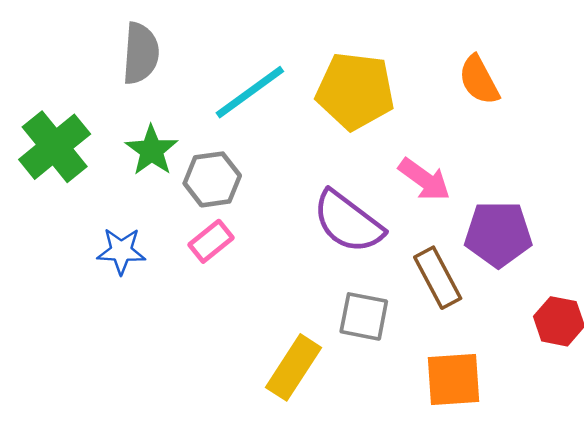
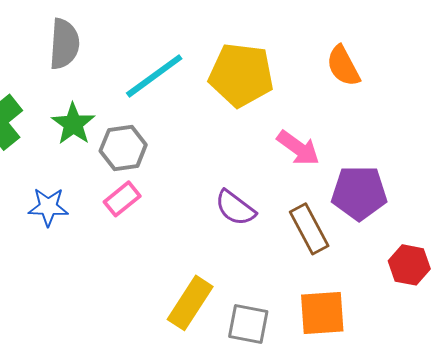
purple semicircle: (348, 222) -> (235, 208), moved, size x0.7
gray square: (364, 316) -> (248, 324), moved

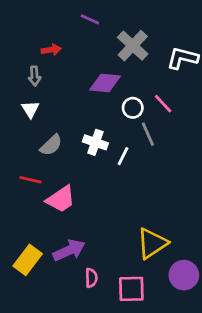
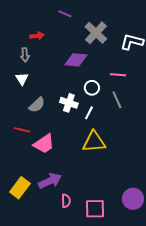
pink line: (163, 104) -> (118, 75), turned -42
white circle: (133, 108) -> (92, 88), moved
gray line: (148, 134) -> (117, 100), moved
yellow triangle: (152, 243) -> (94, 142), moved, turned 30

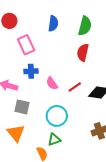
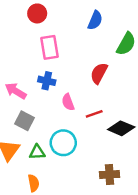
blue semicircle: (53, 23) -> (95, 20), moved
red semicircle: (83, 52) -> (99, 73), moved
green triangle: (54, 140) -> (37, 152), moved

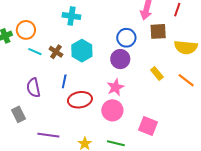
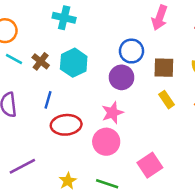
brown square: (158, 31) -> (164, 68), moved
pink square: (148, 126) -> (150, 165), turned 30
purple line: (48, 135) -> (22, 166), turned -40

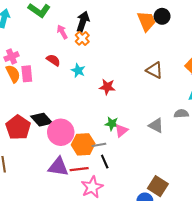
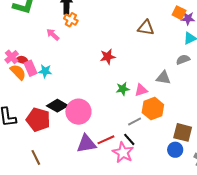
pink arrow: (62, 32) -> (53, 35), moved
red semicircle: (53, 60) -> (22, 60), moved
cyan star: (78, 70) -> (45, 71), moved
pink triangle: (121, 130) -> (141, 90), moved, turned 40
orange hexagon: (83, 144) -> (153, 109), moved
gray line: (99, 145) -> (135, 121), moved
black line: (105, 162) -> (129, 139), moved

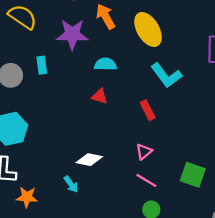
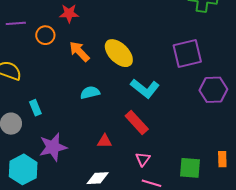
purple star: (72, 34) -> (53, 147), moved
red triangle: (100, 96) -> (105, 141), moved
red rectangle: (148, 110) -> (137, 123), size x1.4

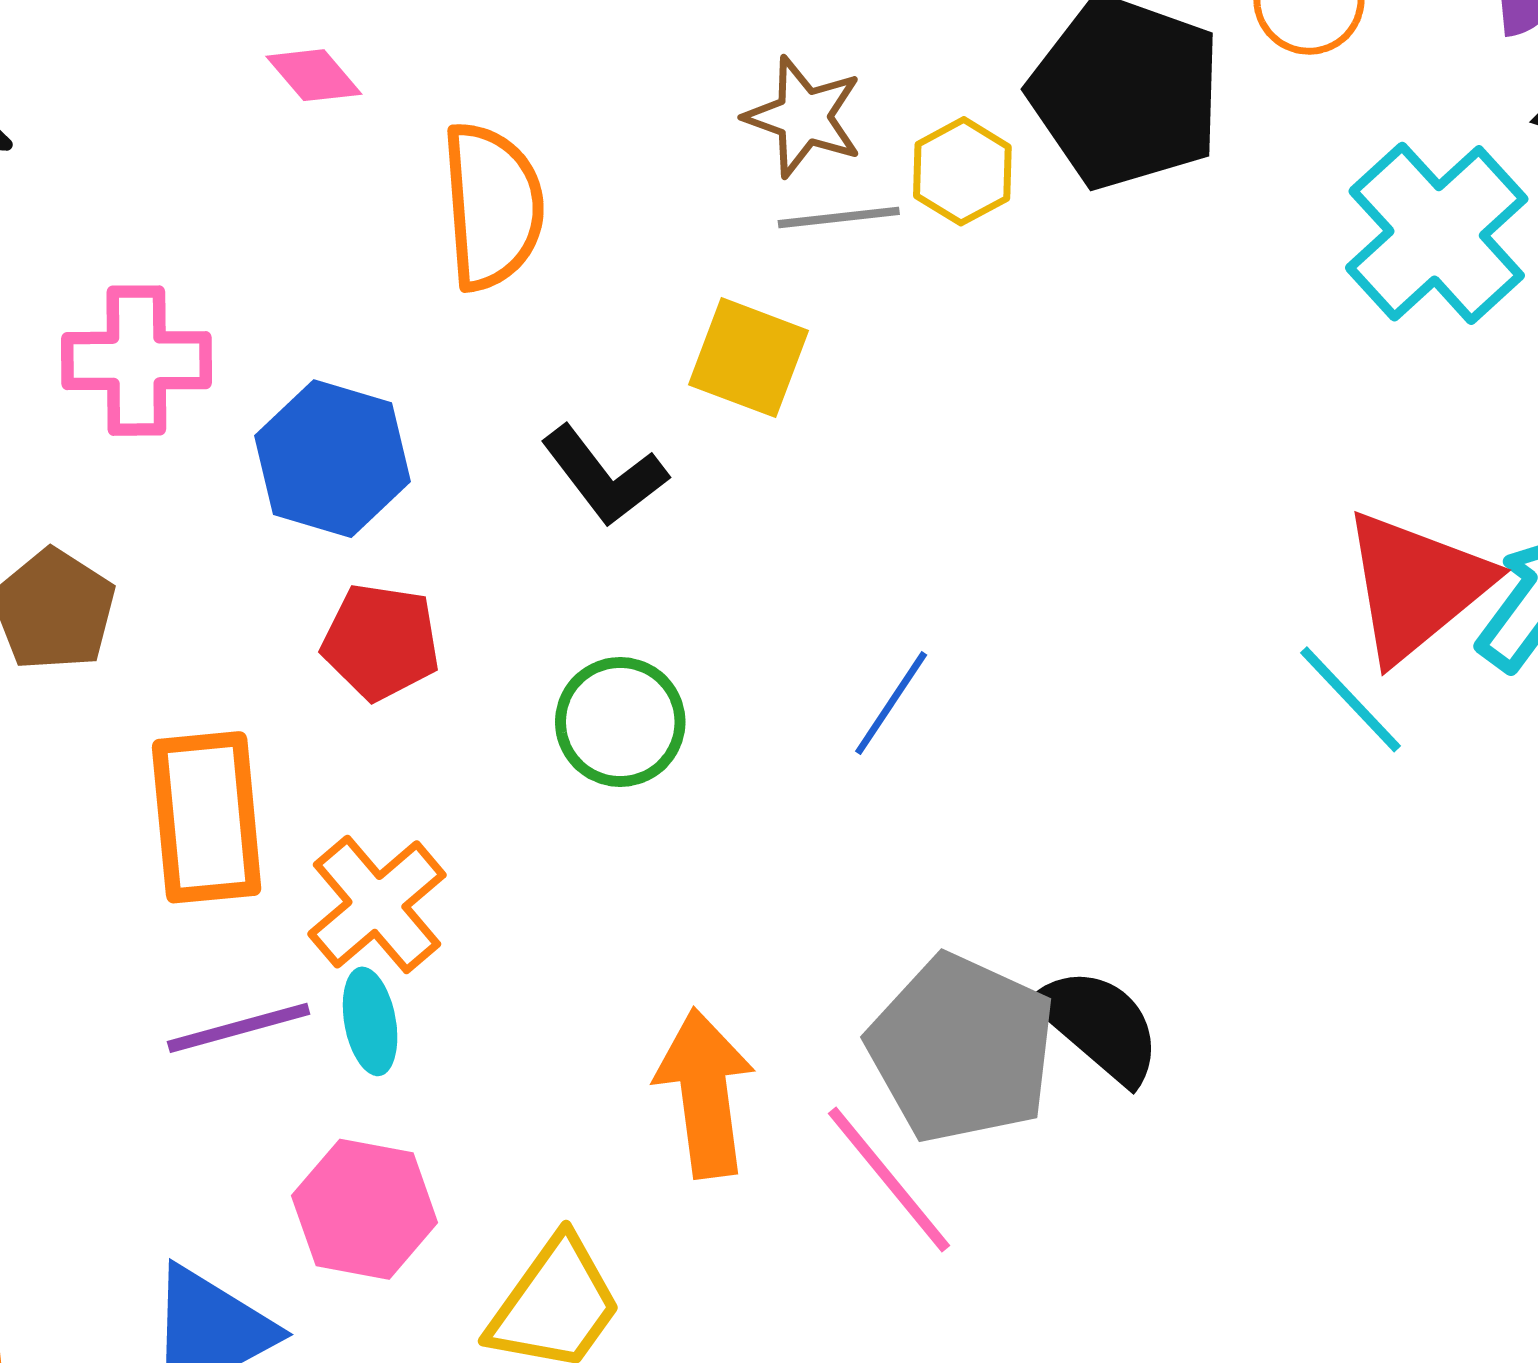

# # # # # # #

■ **What to produce**
Each record should be written out exactly, and each image should be omitted.

■ **Your response**
purple semicircle: (348, 222) -> (235, 208), moved, size x0.7
gray square: (364, 316) -> (248, 324), moved

pink line: (163, 104) -> (118, 75), turned -42
white circle: (133, 108) -> (92, 88), moved
gray line: (148, 134) -> (117, 100), moved
yellow triangle: (152, 243) -> (94, 142), moved, turned 30

blue semicircle: (53, 23) -> (95, 20), moved
red semicircle: (83, 52) -> (99, 73), moved
green triangle: (54, 140) -> (37, 152), moved

brown square: (158, 31) -> (164, 68), moved
pink square: (148, 126) -> (150, 165), turned 30
purple line: (48, 135) -> (22, 166), turned -40

pink arrow: (62, 32) -> (53, 35), moved
red semicircle: (53, 60) -> (22, 60), moved
cyan star: (78, 70) -> (45, 71), moved
pink triangle: (121, 130) -> (141, 90), moved, turned 40
orange hexagon: (83, 144) -> (153, 109), moved
gray line: (99, 145) -> (135, 121), moved
black line: (105, 162) -> (129, 139), moved

purple star: (72, 34) -> (53, 147), moved
red triangle: (100, 96) -> (105, 141), moved
red rectangle: (148, 110) -> (137, 123), size x1.4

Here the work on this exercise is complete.